**Prompt**
Repeat the entries exactly but omit the pictures.

------ Data shown

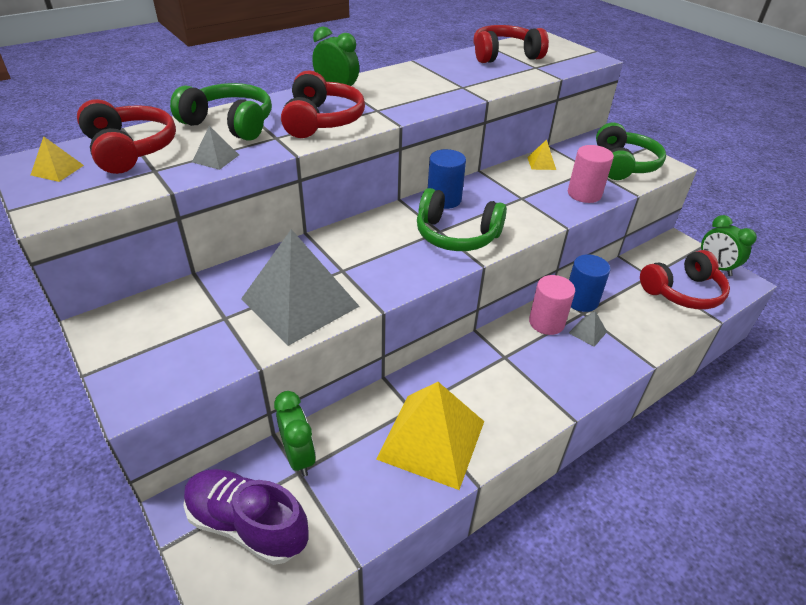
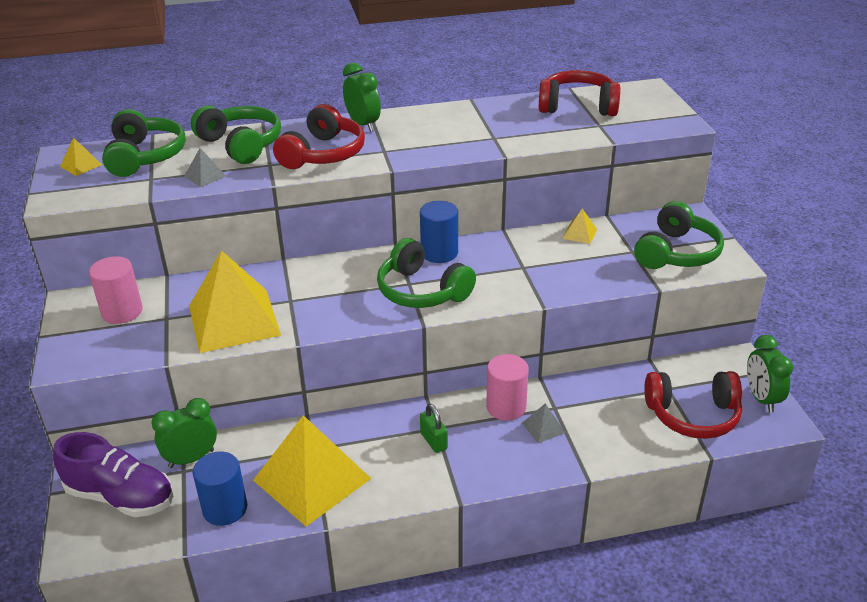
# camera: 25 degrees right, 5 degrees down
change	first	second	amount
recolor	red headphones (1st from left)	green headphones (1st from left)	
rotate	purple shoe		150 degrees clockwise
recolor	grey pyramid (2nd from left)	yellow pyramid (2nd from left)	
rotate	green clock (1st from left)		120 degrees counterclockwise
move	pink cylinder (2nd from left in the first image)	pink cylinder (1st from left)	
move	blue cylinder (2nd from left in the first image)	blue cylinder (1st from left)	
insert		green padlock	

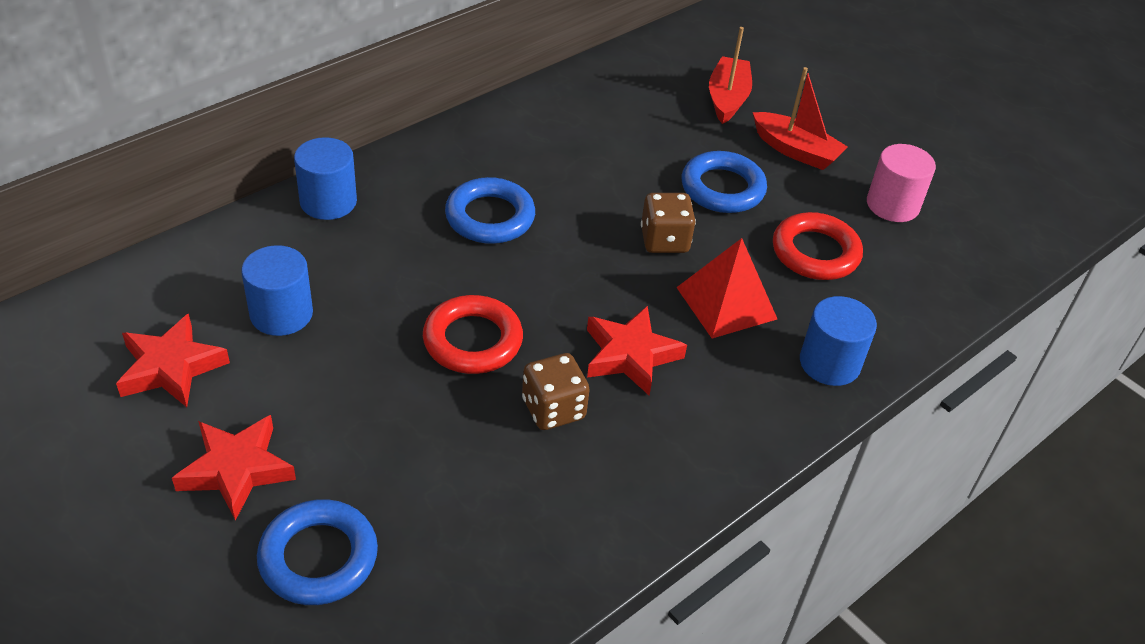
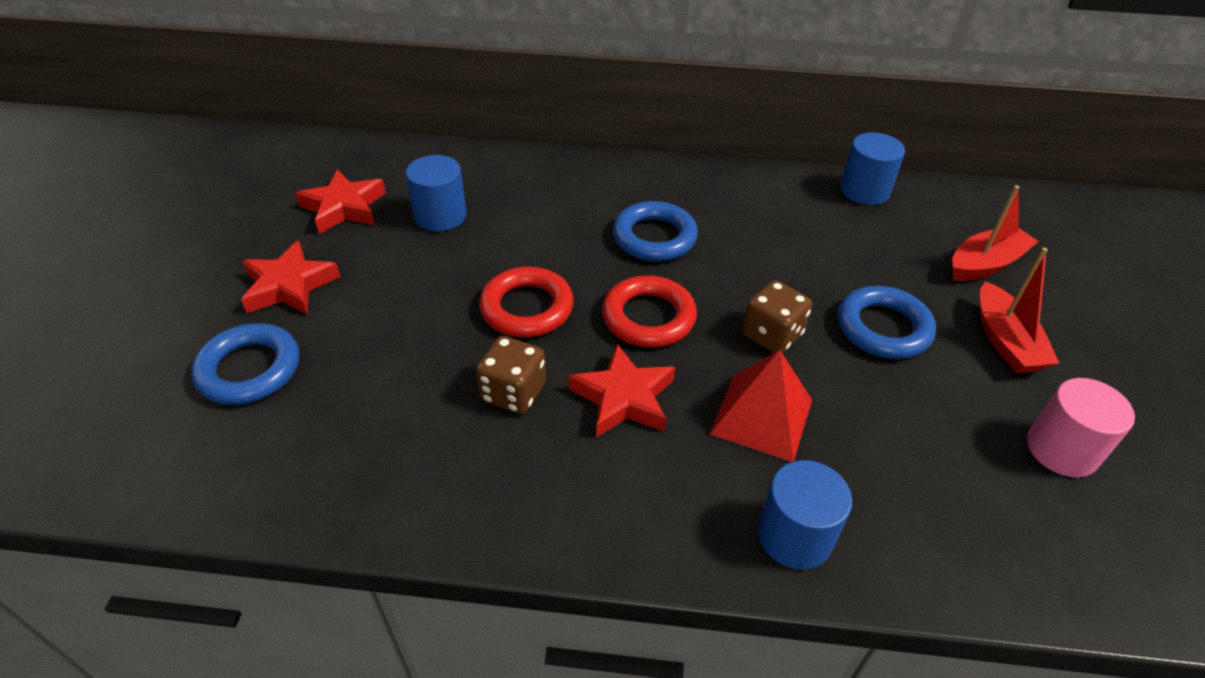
# camera: 50 degrees right, 0 degrees up
change	first	second	amount
move	blue cylinder (2nd from left in the first image)	blue cylinder (3rd from left)	
move	red ring (2nd from left)		

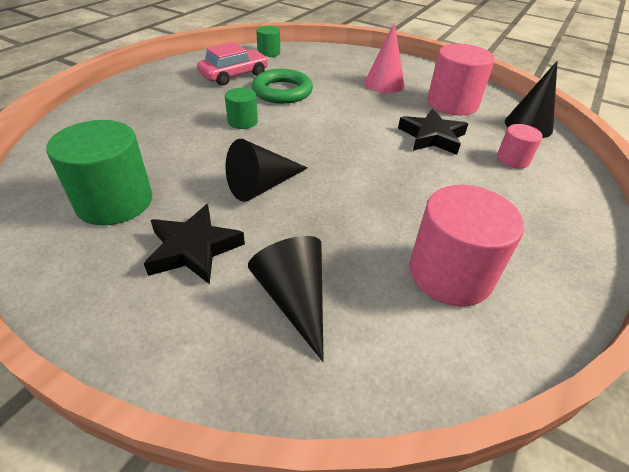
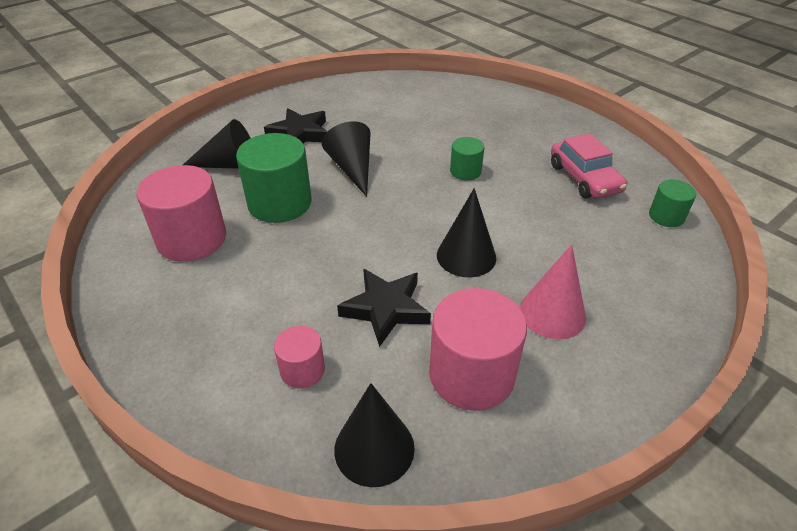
# camera: 110 degrees right, 0 degrees up
change	first	second	amount
move	green cylinder (1st from left)		
delete	green ring		
insert		black cone (4th from left)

------------

**Expected output**
# camera: 25 degrees right, 5 degrees down
change	first	second	amount
recolor	red headphones (1st from left)	green headphones (1st from left)	
rotate	purple shoe		150 degrees clockwise
recolor	grey pyramid (2nd from left)	yellow pyramid (2nd from left)	
rotate	green clock (1st from left)		120 degrees counterclockwise
move	pink cylinder (2nd from left in the first image)	pink cylinder (1st from left)	
move	blue cylinder (2nd from left in the first image)	blue cylinder (1st from left)	
insert		green padlock	

# camera: 50 degrees right, 0 degrees up
change	first	second	amount
move	blue cylinder (2nd from left in the first image)	blue cylinder (3rd from left)	
move	red ring (2nd from left)		

# camera: 110 degrees right, 0 degrees up
change	first	second	amount
move	green cylinder (1st from left)		
delete	green ring		
insert		black cone (4th from left)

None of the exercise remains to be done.